-------- Record set

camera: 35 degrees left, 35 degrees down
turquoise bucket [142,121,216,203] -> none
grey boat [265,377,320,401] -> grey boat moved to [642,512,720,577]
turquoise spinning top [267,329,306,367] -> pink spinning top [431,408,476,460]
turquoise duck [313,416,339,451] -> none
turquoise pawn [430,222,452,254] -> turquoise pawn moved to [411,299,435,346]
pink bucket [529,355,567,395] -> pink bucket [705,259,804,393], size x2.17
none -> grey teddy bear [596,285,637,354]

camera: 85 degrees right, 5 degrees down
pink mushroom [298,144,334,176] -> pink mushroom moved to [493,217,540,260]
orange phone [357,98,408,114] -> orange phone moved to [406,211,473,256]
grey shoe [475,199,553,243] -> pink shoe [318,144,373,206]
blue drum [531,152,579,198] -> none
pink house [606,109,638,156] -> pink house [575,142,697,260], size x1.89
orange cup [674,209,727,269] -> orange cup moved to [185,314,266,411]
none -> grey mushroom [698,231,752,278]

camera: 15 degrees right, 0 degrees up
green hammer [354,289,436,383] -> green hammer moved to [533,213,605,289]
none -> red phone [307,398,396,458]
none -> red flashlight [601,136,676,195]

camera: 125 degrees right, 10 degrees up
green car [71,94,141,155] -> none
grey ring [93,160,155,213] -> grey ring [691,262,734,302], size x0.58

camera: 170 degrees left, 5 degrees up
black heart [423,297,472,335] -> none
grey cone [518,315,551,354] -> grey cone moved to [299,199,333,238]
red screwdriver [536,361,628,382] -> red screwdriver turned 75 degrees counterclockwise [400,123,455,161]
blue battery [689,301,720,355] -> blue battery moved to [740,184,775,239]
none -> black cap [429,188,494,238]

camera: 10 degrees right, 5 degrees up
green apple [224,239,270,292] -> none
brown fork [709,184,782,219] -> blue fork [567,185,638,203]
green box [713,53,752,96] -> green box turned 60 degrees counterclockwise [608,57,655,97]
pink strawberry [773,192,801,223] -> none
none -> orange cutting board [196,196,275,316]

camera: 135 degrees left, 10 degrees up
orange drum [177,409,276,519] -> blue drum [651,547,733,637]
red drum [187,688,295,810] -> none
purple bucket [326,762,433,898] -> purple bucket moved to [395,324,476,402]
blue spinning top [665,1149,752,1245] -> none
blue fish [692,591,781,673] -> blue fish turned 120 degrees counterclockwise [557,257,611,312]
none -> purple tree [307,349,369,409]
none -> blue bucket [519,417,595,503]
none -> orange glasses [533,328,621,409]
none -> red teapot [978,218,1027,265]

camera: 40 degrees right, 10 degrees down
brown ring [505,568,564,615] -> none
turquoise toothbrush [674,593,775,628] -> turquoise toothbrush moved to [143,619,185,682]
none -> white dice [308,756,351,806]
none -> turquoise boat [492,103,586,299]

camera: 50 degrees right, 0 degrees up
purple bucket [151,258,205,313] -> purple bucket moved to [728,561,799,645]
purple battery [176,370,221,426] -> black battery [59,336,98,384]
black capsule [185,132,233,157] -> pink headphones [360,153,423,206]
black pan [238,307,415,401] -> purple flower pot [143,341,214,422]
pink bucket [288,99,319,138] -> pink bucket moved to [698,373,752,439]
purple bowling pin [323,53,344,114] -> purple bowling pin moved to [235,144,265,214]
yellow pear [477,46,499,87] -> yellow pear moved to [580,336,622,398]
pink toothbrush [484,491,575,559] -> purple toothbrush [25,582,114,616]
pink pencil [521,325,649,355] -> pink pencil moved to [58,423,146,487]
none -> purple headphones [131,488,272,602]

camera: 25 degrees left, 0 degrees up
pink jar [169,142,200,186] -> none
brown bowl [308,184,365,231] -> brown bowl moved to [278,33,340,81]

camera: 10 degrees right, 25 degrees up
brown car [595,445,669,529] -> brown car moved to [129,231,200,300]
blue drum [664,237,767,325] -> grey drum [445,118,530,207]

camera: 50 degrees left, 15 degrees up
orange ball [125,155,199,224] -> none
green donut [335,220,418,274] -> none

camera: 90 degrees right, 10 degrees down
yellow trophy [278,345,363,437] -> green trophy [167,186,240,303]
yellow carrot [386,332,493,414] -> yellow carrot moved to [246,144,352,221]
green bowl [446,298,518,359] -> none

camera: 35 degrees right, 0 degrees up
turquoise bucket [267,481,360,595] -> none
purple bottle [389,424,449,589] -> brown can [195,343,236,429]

----------------

Retype the records above so that nothing differs from the original.

> Answer to the exercise
camera: 35 degrees left, 35 degrees down
turquoise bucket [142,121,216,203] -> none
grey boat [265,377,320,401] -> grey boat moved to [642,512,720,577]
turquoise spinning top [267,329,306,367] -> pink spinning top [431,408,476,460]
turquoise duck [313,416,339,451] -> none
turquoise pawn [430,222,452,254] -> turquoise pawn moved to [411,299,435,346]
pink bucket [529,355,567,395] -> pink bucket [705,259,804,393], size x2.17
none -> grey teddy bear [596,285,637,354]

camera: 85 degrees right, 5 degrees down
pink mushroom [298,144,334,176] -> pink mushroom moved to [493,217,540,260]
orange phone [357,98,408,114] -> orange phone moved to [406,211,473,256]
grey shoe [475,199,553,243] -> pink shoe [318,144,373,206]
blue drum [531,152,579,198] -> none
pink house [606,109,638,156] -> pink house [575,142,697,260], size x1.89
orange cup [674,209,727,269] -> orange cup moved to [185,314,266,411]
none -> grey mushroom [698,231,752,278]

camera: 15 degrees right, 0 degrees up
green hammer [354,289,436,383] -> green hammer moved to [533,213,605,289]
none -> red phone [307,398,396,458]
none -> red flashlight [601,136,676,195]

camera: 125 degrees right, 10 degrees up
green car [71,94,141,155] -> none
grey ring [93,160,155,213] -> grey ring [691,262,734,302], size x0.58

camera: 170 degrees left, 5 degrees up
black heart [423,297,472,335] -> none
grey cone [518,315,551,354] -> grey cone moved to [299,199,333,238]
red screwdriver [536,361,628,382] -> red screwdriver turned 75 degrees counterclockwise [400,123,455,161]
blue battery [689,301,720,355] -> blue battery moved to [740,184,775,239]
none -> black cap [429,188,494,238]

camera: 10 degrees right, 5 degrees up
green apple [224,239,270,292] -> none
brown fork [709,184,782,219] -> blue fork [567,185,638,203]
green box [713,53,752,96] -> green box turned 60 degrees counterclockwise [608,57,655,97]
pink strawberry [773,192,801,223] -> none
none -> orange cutting board [196,196,275,316]

camera: 135 degrees left, 10 degrees up
orange drum [177,409,276,519] -> blue drum [651,547,733,637]
red drum [187,688,295,810] -> none
purple bucket [326,762,433,898] -> purple bucket moved to [395,324,476,402]
blue spinning top [665,1149,752,1245] -> none
blue fish [692,591,781,673] -> blue fish turned 120 degrees counterclockwise [557,257,611,312]
none -> purple tree [307,349,369,409]
none -> blue bucket [519,417,595,503]
none -> orange glasses [533,328,621,409]
none -> red teapot [978,218,1027,265]

camera: 40 degrees right, 10 degrees down
brown ring [505,568,564,615] -> none
turquoise toothbrush [674,593,775,628] -> turquoise toothbrush moved to [143,619,185,682]
none -> white dice [308,756,351,806]
none -> turquoise boat [492,103,586,299]

camera: 50 degrees right, 0 degrees up
purple bucket [151,258,205,313] -> purple bucket moved to [728,561,799,645]
purple battery [176,370,221,426] -> black battery [59,336,98,384]
black capsule [185,132,233,157] -> pink headphones [360,153,423,206]
black pan [238,307,415,401] -> purple flower pot [143,341,214,422]
pink bucket [288,99,319,138] -> pink bucket moved to [698,373,752,439]
purple bowling pin [323,53,344,114] -> purple bowling pin moved to [235,144,265,214]
yellow pear [477,46,499,87] -> yellow pear moved to [580,336,622,398]
pink toothbrush [484,491,575,559] -> purple toothbrush [25,582,114,616]
pink pencil [521,325,649,355] -> pink pencil moved to [58,423,146,487]
none -> purple headphones [131,488,272,602]

camera: 25 degrees left, 0 degrees up
pink jar [169,142,200,186] -> none
brown bowl [308,184,365,231] -> brown bowl moved to [278,33,340,81]

camera: 10 degrees right, 25 degrees up
brown car [595,445,669,529] -> brown car moved to [129,231,200,300]
blue drum [664,237,767,325] -> grey drum [445,118,530,207]

camera: 50 degrees left, 15 degrees up
orange ball [125,155,199,224] -> none
green donut [335,220,418,274] -> none

camera: 90 degrees right, 10 degrees down
yellow trophy [278,345,363,437] -> green trophy [167,186,240,303]
yellow carrot [386,332,493,414] -> yellow carrot moved to [246,144,352,221]
green bowl [446,298,518,359] -> none

camera: 35 degrees right, 0 degrees up
turquoise bucket [267,481,360,595] -> none
purple bottle [389,424,449,589] -> brown can [195,343,236,429]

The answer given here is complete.